◆ **HOW TO COMPLETE THIS TASK**
Every entry below is to be returned unchanged. Images are not part of the copy.

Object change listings
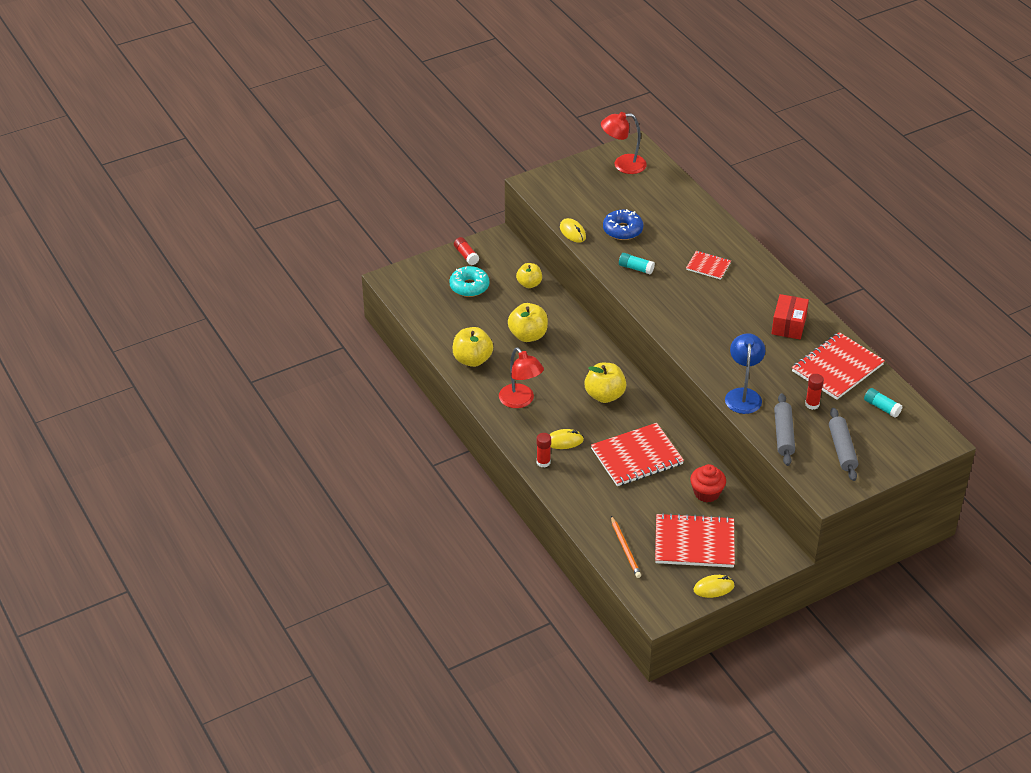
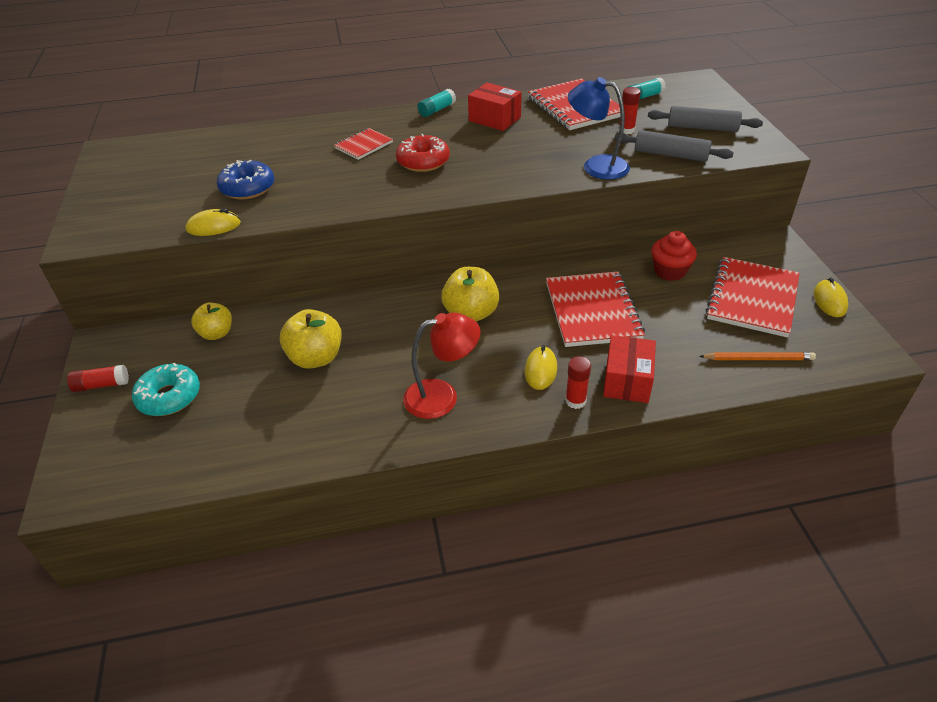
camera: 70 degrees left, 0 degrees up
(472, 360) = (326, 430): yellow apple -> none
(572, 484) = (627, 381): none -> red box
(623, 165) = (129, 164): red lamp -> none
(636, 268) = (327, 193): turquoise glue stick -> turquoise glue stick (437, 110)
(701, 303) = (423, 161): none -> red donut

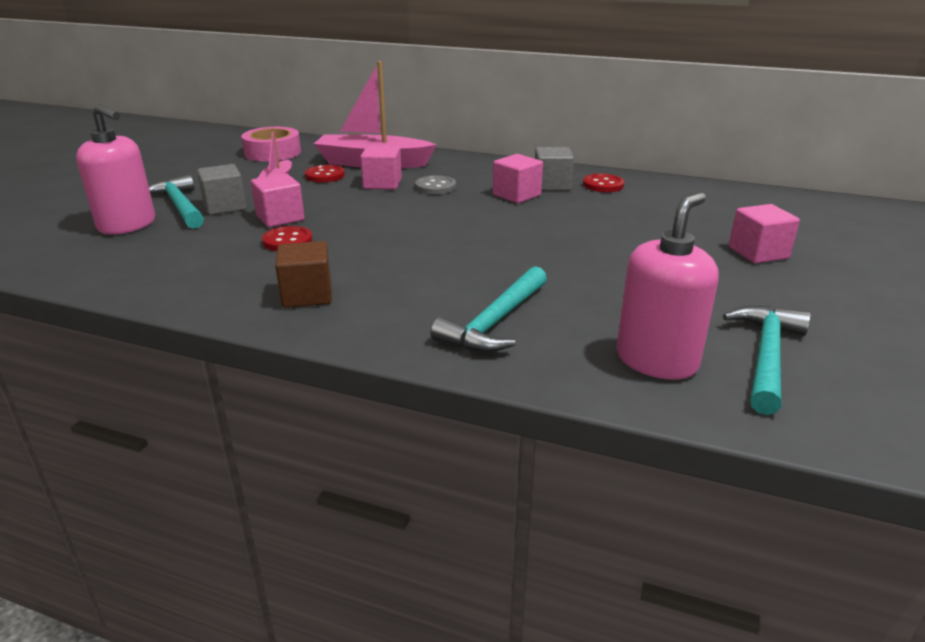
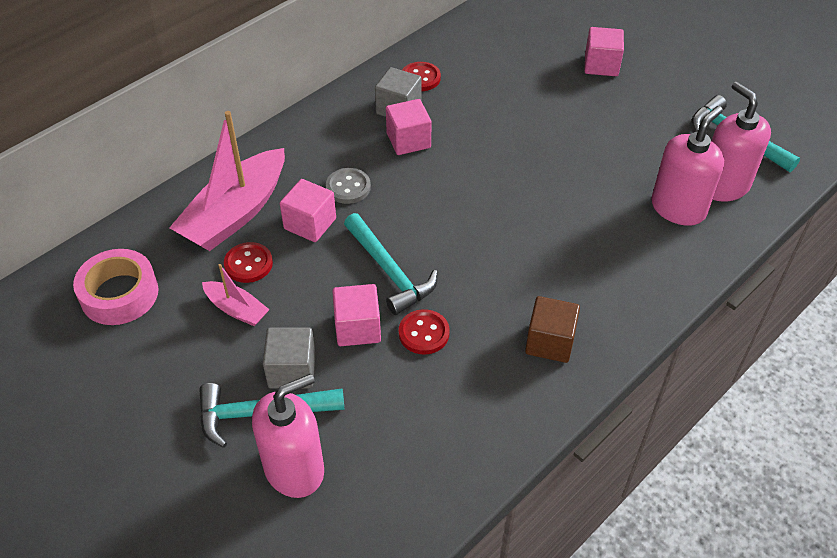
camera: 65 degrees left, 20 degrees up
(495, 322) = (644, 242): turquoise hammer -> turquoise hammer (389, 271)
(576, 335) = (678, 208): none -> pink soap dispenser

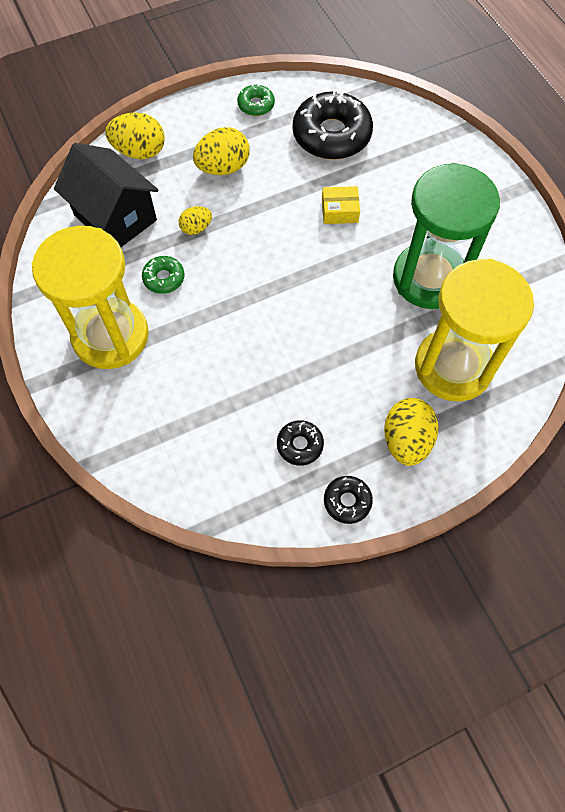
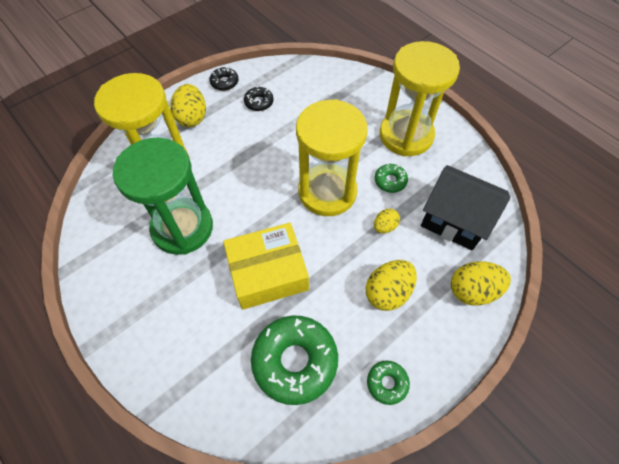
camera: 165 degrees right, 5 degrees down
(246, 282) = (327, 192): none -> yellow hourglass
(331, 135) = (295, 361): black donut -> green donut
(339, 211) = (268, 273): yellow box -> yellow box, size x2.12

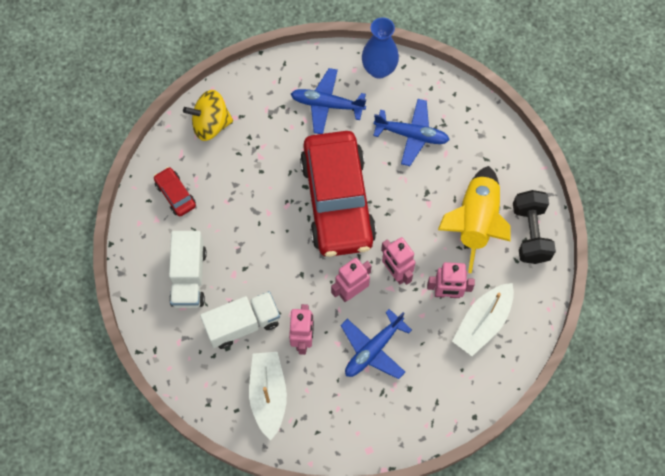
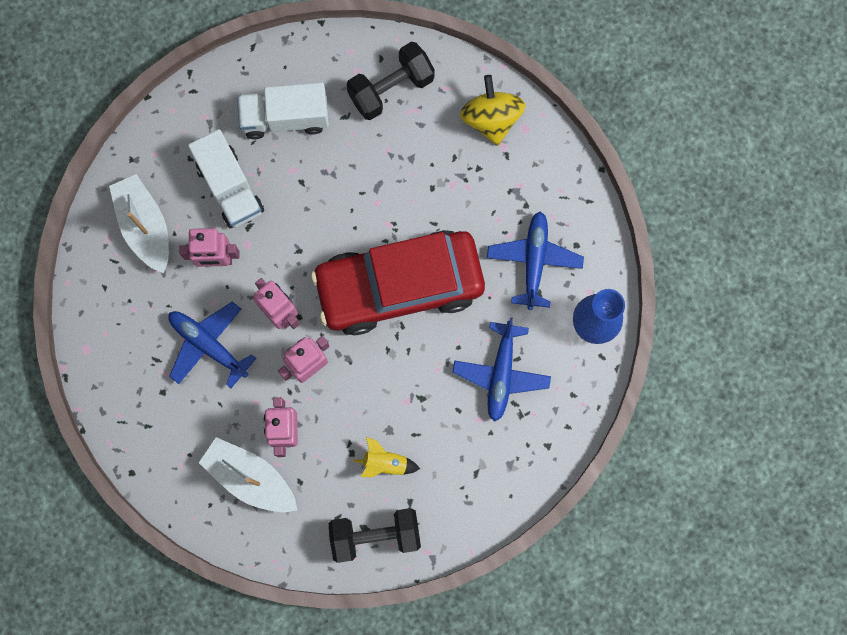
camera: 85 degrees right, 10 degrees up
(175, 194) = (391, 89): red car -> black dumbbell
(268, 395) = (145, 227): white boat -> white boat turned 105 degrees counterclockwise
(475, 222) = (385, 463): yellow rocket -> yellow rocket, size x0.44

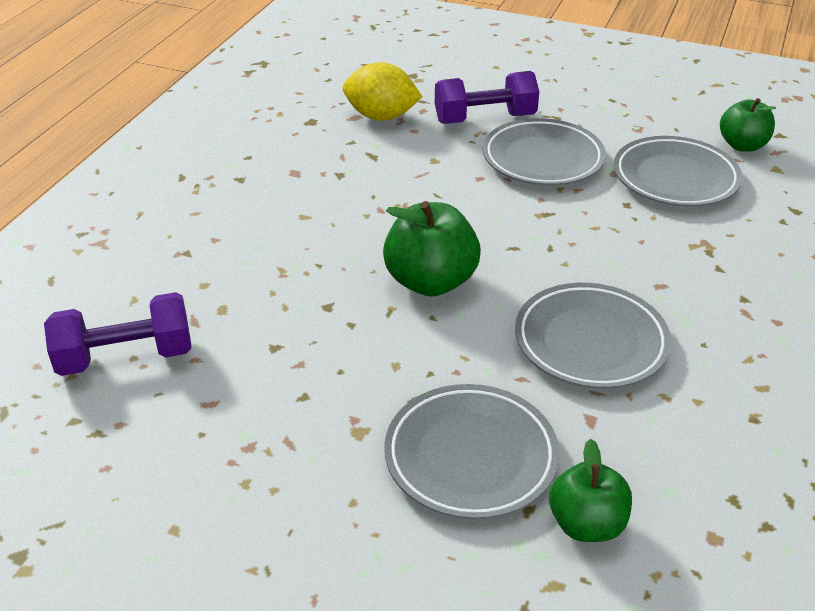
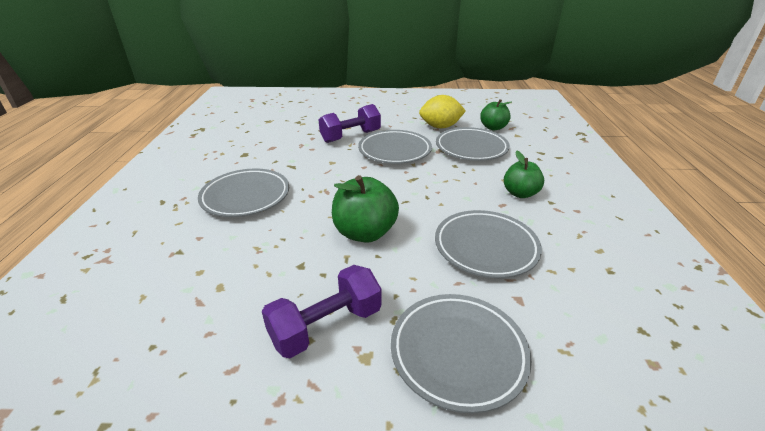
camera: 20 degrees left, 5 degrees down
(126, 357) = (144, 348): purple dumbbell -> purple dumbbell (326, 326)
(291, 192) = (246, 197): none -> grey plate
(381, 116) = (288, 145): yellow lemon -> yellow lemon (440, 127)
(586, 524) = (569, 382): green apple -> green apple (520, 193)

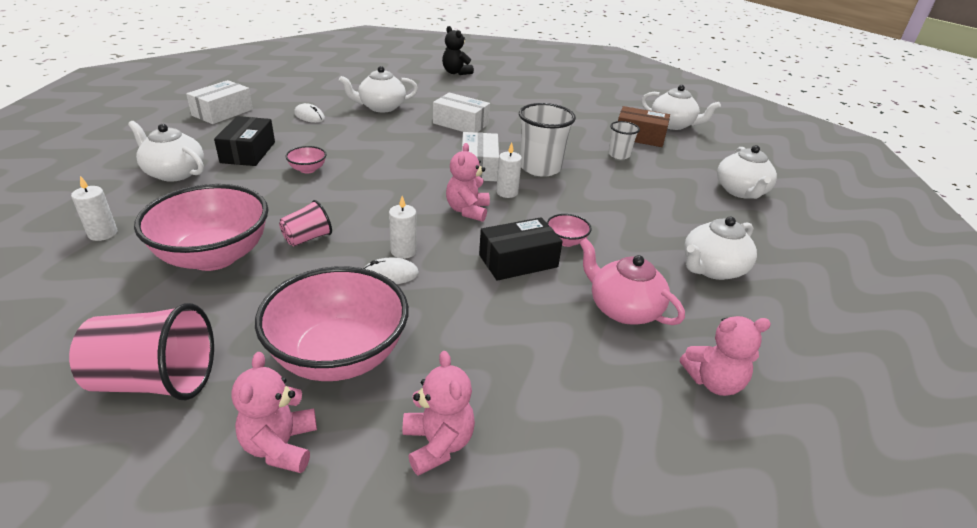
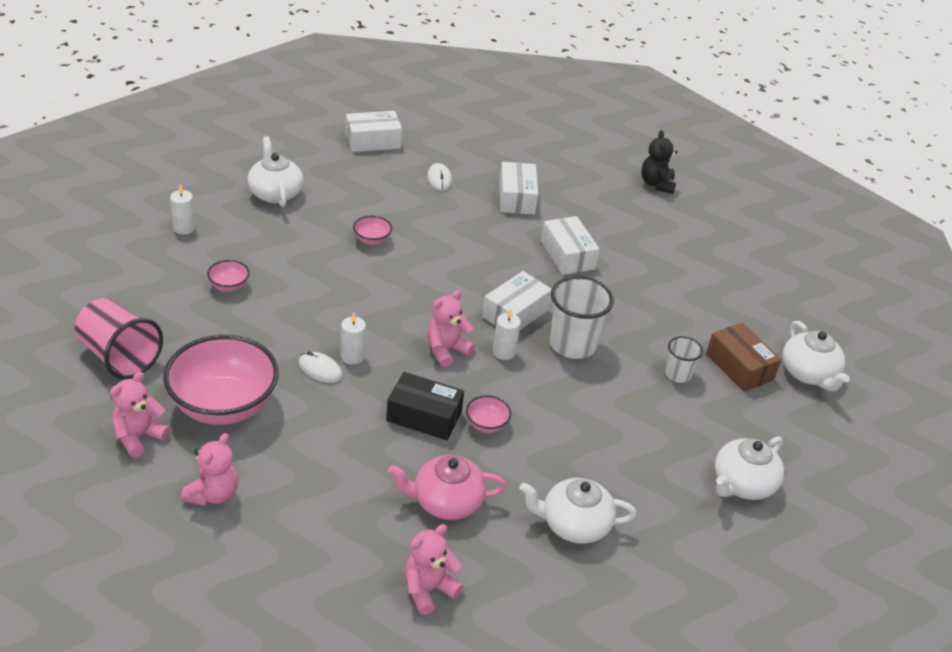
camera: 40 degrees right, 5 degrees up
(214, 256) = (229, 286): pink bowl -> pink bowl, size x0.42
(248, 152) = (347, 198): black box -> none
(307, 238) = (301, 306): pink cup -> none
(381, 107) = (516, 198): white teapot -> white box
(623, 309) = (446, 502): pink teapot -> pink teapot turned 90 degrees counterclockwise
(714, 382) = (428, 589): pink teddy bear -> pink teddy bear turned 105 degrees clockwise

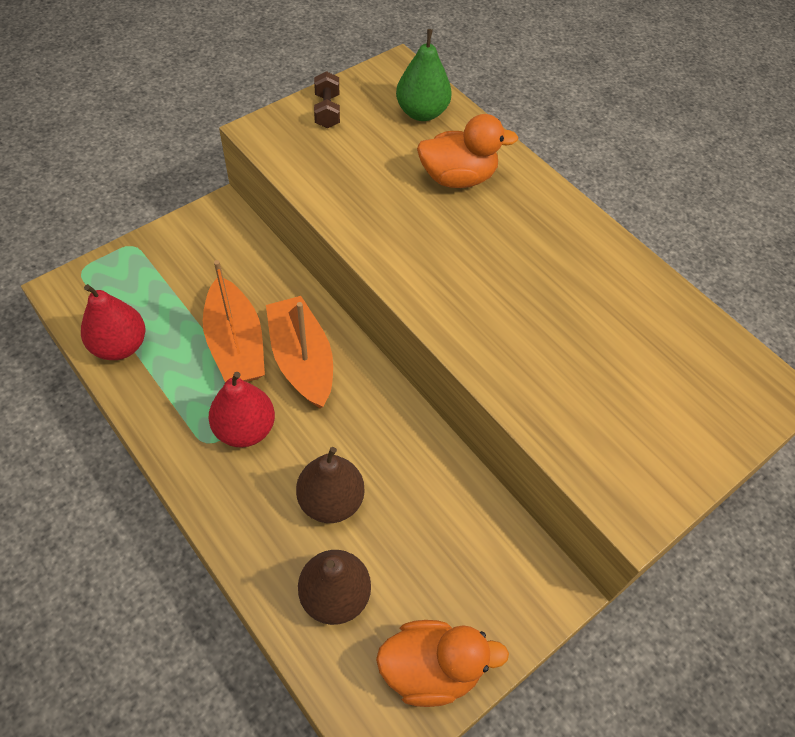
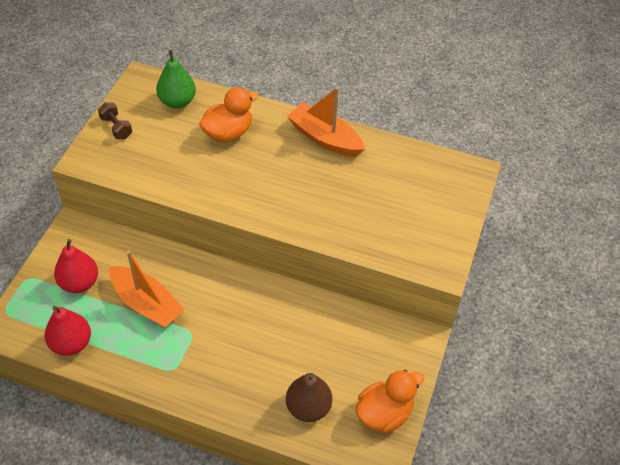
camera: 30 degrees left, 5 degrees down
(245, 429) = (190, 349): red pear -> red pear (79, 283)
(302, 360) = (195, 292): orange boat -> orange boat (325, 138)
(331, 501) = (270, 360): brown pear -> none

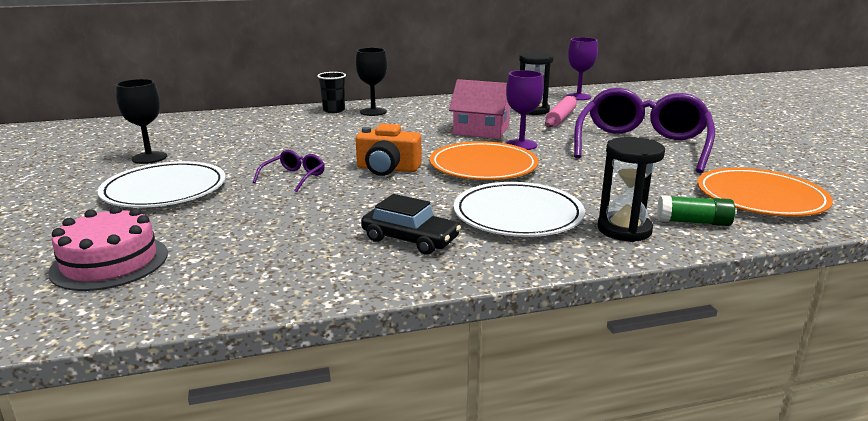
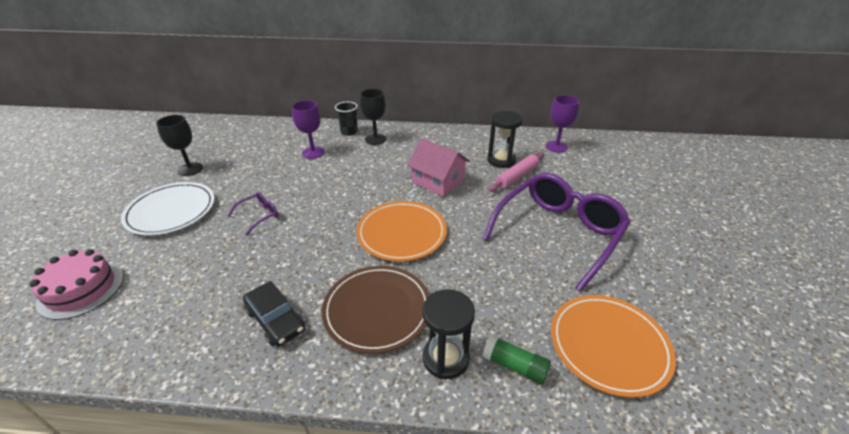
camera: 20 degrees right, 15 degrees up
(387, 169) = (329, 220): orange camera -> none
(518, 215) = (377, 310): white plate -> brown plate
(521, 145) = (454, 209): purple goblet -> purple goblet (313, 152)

◆ **SOLUTION TO THE PROBLEM**
camera: 70 degrees left, 0 degrees up
(472, 360) = (326, 430): yellow apple -> none
(572, 484) = (627, 381): none -> red box
(623, 165) = (129, 164): red lamp -> none
(636, 268) = (327, 193): turquoise glue stick -> turquoise glue stick (437, 110)
(701, 303) = (423, 161): none -> red donut

camera: 65 degrees left, 20 degrees up
(495, 322) = (644, 242): turquoise hammer -> turquoise hammer (389, 271)
(576, 335) = (678, 208): none -> pink soap dispenser

camera: 165 degrees right, 5 degrees down
(246, 282) = (327, 192): none -> yellow hourglass
(331, 135) = (295, 361): black donut -> green donut
(339, 211) = (268, 273): yellow box -> yellow box, size x2.12

camera: 85 degrees right, 10 degrees up
(175, 194) = (391, 89): red car -> black dumbbell
(268, 395) = (145, 227): white boat -> white boat turned 105 degrees counterclockwise
(475, 222) = (385, 463): yellow rocket -> yellow rocket, size x0.44

camera: 20 degrees left, 5 degrees down
(126, 357) = (144, 348): purple dumbbell -> purple dumbbell (326, 326)
(291, 192) = (246, 197): none -> grey plate
(381, 116) = (288, 145): yellow lemon -> yellow lemon (440, 127)
(586, 524) = (569, 382): green apple -> green apple (520, 193)

camera: 40 degrees right, 5 degrees up
(214, 256) = (229, 286): pink bowl -> pink bowl, size x0.42
(248, 152) = (347, 198): black box -> none
(307, 238) = (301, 306): pink cup -> none
(381, 107) = (516, 198): white teapot -> white box
(623, 309) = (446, 502): pink teapot -> pink teapot turned 90 degrees counterclockwise
(714, 382) = (428, 589): pink teddy bear -> pink teddy bear turned 105 degrees clockwise

camera: 30 degrees left, 5 degrees down
(245, 429) = (190, 349): red pear -> red pear (79, 283)
(302, 360) = (195, 292): orange boat -> orange boat (325, 138)
(331, 501) = (270, 360): brown pear -> none

camera: 20 degrees right, 15 degrees up
(387, 169) = (329, 220): orange camera -> none
(518, 215) = (377, 310): white plate -> brown plate
(521, 145) = (454, 209): purple goblet -> purple goblet (313, 152)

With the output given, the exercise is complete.